● 作業指示
以下のレコードのうち、「131,051 (570, 208)」を含む行から「Norma Smith (436, 95)」を含む行までを、両端の行も含めて一字一句そのまま書き写してください。

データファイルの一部

|---|

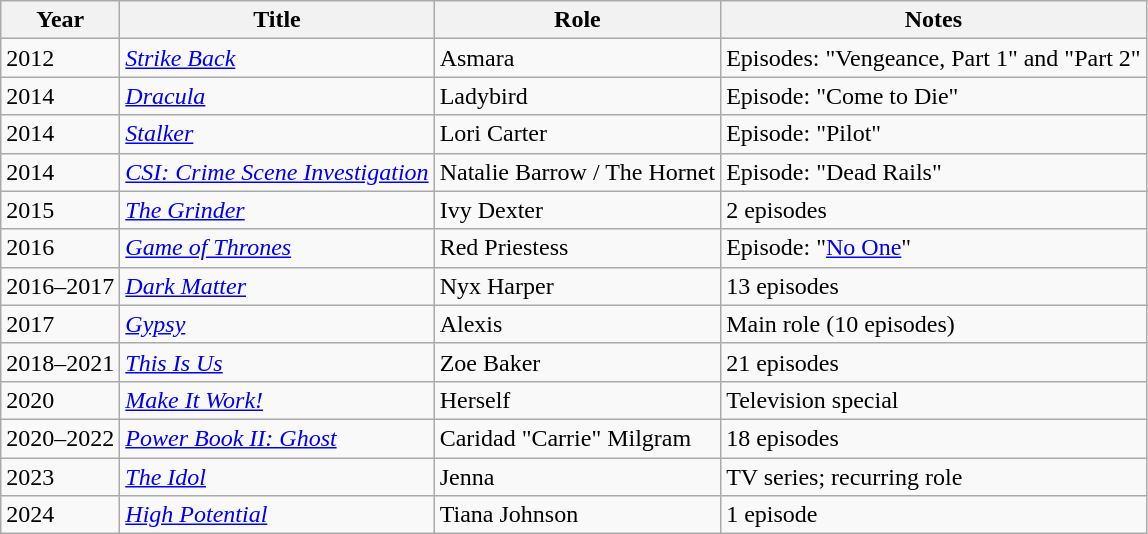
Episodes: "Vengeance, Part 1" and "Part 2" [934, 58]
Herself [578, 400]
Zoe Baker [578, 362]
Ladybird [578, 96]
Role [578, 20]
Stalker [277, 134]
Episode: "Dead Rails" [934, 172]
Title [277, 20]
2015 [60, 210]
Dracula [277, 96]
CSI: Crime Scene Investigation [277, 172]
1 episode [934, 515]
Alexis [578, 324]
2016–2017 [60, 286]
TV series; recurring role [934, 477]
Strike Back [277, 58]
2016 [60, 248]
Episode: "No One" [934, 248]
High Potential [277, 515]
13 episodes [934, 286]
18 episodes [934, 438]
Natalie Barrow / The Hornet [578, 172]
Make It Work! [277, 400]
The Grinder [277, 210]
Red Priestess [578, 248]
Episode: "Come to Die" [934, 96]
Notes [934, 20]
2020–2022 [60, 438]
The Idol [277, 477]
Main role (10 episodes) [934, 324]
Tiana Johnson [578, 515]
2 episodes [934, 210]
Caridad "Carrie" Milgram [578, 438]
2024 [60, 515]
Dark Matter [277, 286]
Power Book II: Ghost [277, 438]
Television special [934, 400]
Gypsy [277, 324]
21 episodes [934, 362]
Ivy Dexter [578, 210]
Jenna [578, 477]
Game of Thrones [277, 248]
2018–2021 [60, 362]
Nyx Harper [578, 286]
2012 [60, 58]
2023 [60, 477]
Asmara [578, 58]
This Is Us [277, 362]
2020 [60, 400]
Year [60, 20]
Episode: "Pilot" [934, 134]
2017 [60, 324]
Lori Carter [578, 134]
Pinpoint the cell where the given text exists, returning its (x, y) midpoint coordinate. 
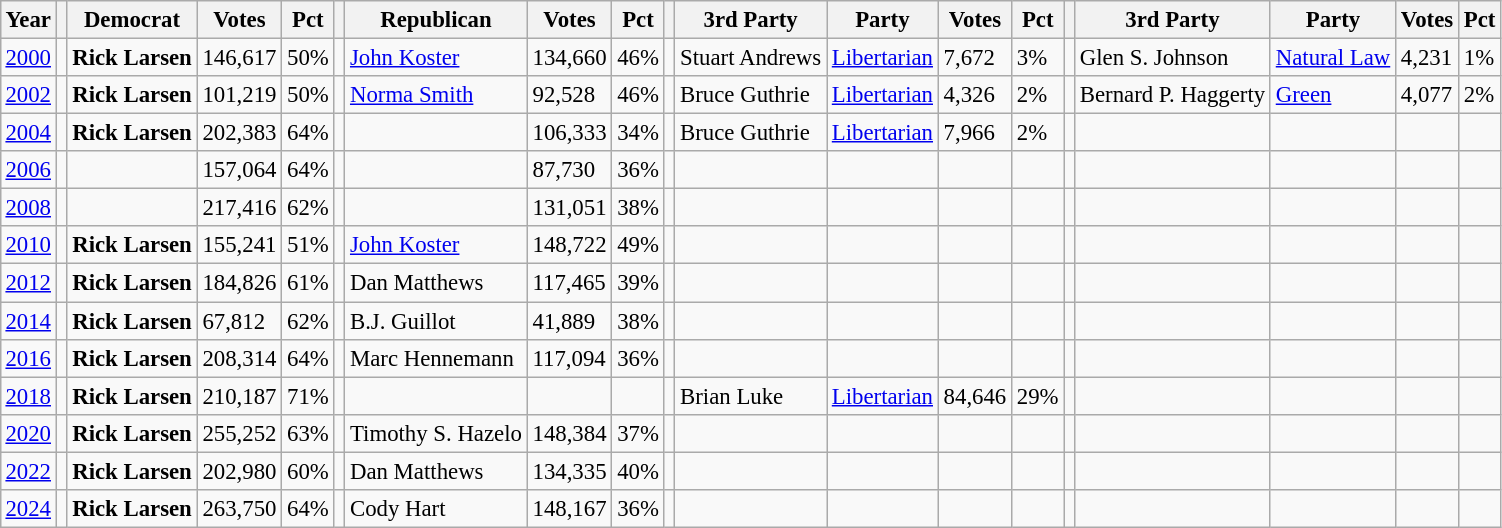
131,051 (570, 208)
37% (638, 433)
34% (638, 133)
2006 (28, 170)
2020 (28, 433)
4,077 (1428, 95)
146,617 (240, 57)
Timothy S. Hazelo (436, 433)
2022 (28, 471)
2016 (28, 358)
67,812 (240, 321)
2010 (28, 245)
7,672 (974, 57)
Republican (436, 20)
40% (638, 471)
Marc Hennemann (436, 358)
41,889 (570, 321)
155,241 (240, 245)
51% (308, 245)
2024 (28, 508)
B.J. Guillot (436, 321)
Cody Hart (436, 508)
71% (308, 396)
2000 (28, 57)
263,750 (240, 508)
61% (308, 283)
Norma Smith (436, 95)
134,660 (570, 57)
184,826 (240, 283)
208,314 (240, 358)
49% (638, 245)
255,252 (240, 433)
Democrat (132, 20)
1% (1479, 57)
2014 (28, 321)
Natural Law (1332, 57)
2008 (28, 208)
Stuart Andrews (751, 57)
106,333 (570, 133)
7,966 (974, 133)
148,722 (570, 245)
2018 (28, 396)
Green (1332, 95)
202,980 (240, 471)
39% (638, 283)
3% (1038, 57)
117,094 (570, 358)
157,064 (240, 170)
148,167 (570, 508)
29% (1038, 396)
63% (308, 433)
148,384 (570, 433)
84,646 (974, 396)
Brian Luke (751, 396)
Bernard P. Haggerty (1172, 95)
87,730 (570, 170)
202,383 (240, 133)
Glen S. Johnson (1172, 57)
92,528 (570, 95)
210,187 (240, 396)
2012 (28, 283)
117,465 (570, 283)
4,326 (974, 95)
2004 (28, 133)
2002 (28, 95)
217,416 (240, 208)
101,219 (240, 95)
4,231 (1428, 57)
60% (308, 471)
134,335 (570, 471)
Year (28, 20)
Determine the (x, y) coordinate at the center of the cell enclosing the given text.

|---|

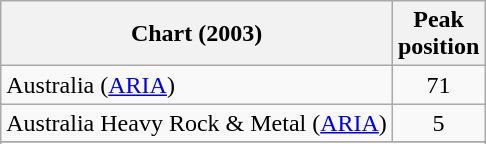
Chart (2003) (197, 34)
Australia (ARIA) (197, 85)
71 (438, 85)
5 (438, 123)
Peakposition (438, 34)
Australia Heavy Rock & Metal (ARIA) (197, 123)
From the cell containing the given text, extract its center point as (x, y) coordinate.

|---|

● 最終回答
131,051 (570, 208)
37% (638, 433)
34% (638, 133)
2006 (28, 170)
2020 (28, 433)
4,077 (1428, 95)
146,617 (240, 57)
Timothy S. Hazelo (436, 433)
2022 (28, 471)
2016 (28, 358)
67,812 (240, 321)
2010 (28, 245)
7,672 (974, 57)
Republican (436, 20)
40% (638, 471)
Marc Hennemann (436, 358)
41,889 (570, 321)
155,241 (240, 245)
51% (308, 245)
2024 (28, 508)
B.J. Guillot (436, 321)
Cody Hart (436, 508)
71% (308, 396)
2000 (28, 57)
263,750 (240, 508)
61% (308, 283)
Norma Smith (436, 95)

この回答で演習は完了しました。